Segment Start: Exercise data

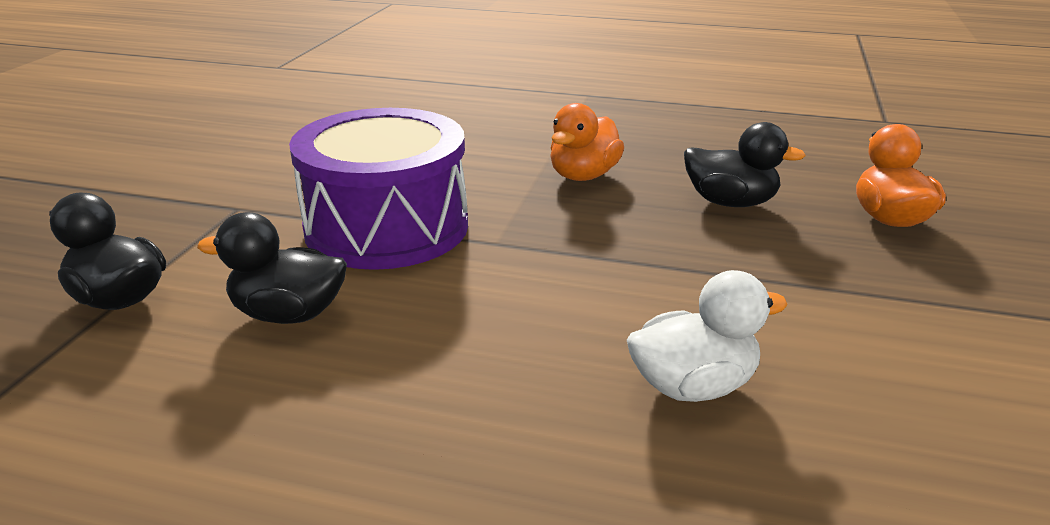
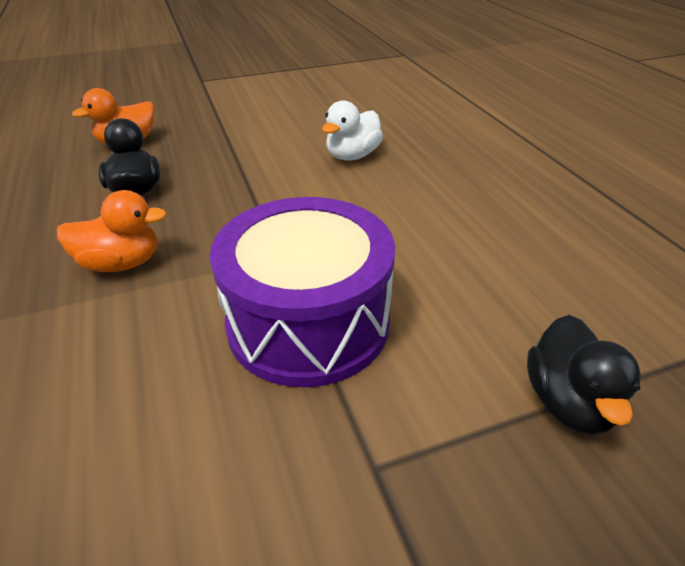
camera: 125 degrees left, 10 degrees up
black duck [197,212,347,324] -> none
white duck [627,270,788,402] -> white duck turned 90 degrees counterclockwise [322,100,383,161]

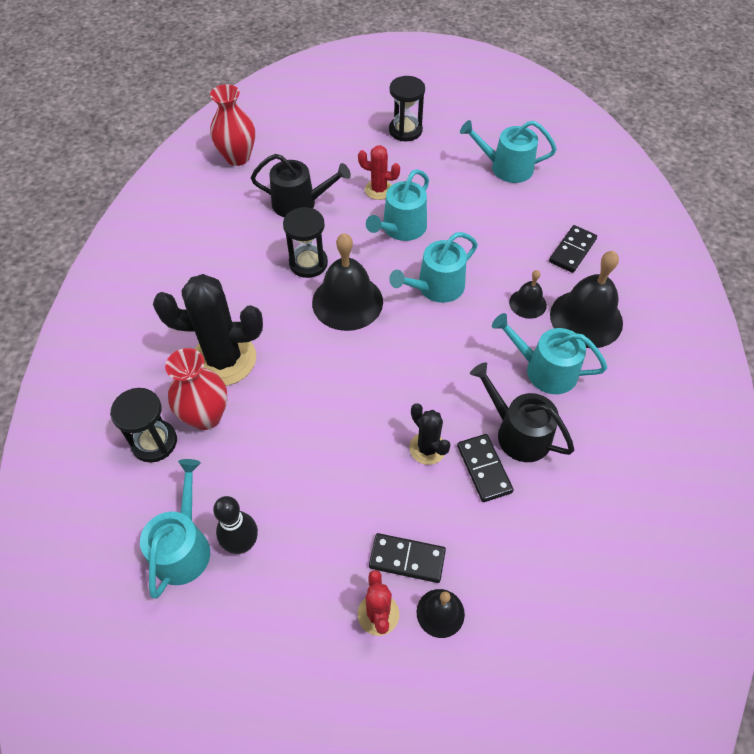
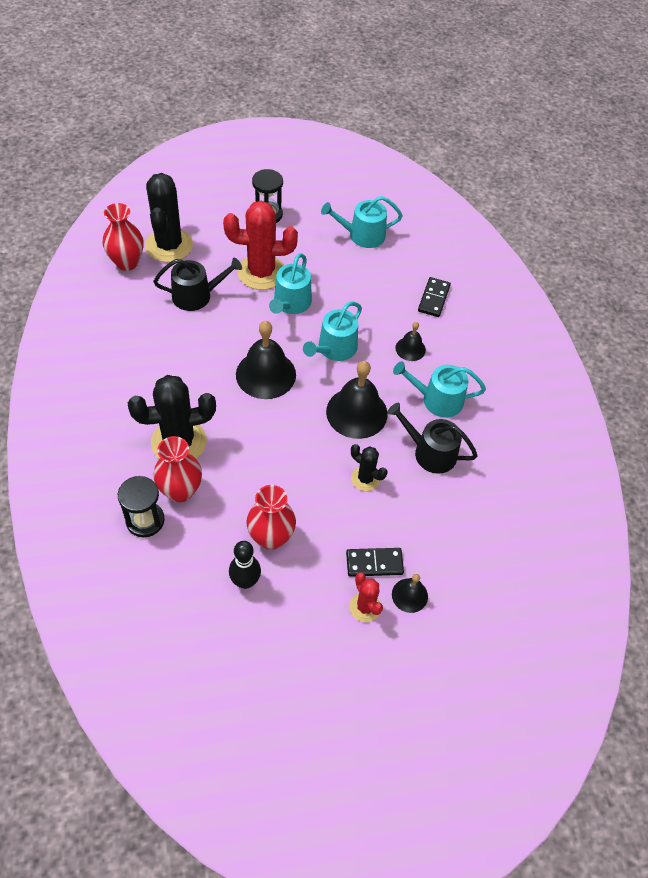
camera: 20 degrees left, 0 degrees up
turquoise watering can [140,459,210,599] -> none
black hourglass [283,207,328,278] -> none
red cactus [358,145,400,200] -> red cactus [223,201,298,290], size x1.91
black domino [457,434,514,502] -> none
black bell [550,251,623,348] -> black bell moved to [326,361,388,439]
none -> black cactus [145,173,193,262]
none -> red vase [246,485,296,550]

Segment End: Exercise data

Your answer must be an exact transcription of every entry, minus the pictures.

### Solution to this exercise
camera: 125 degrees left, 10 degrees up
black duck [197,212,347,324] -> none
white duck [627,270,788,402] -> white duck turned 90 degrees counterclockwise [322,100,383,161]

camera: 20 degrees left, 0 degrees up
turquoise watering can [140,459,210,599] -> none
black hourglass [283,207,328,278] -> none
red cactus [358,145,400,200] -> red cactus [223,201,298,290], size x1.91
black domino [457,434,514,502] -> none
black bell [550,251,623,348] -> black bell moved to [326,361,388,439]
none -> black cactus [145,173,193,262]
none -> red vase [246,485,296,550]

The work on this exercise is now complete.